**REQUIREMENT:**
Each line that includes the word "missing" should be copied from the records.

**SUPPLIED DATA:**
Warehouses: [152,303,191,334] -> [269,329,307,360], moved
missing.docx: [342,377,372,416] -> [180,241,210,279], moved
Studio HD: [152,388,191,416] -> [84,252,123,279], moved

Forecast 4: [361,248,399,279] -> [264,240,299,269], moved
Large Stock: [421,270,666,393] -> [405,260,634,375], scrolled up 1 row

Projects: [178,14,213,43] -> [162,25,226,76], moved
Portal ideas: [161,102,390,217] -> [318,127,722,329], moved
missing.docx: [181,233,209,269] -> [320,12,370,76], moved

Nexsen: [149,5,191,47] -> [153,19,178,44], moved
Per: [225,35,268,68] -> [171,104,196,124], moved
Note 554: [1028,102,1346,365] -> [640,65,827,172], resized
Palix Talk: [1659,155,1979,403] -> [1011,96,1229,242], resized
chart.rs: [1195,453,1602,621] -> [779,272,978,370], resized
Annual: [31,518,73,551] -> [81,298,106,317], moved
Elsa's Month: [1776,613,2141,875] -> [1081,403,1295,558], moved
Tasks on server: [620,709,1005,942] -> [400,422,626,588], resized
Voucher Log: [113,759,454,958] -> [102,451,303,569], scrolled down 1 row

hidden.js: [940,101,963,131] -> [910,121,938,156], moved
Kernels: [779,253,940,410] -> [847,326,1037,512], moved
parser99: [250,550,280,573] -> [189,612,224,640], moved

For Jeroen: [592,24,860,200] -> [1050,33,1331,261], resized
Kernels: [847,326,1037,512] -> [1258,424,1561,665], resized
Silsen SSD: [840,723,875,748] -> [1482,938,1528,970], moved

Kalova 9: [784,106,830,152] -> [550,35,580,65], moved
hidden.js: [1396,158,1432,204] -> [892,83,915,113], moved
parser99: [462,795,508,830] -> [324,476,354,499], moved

**RESPONSE TO THE EXERCISE:**
missing.docx: [342,377,372,416] -> [180,241,210,279], moved
missing.docx: [181,233,209,269] -> [320,12,370,76], moved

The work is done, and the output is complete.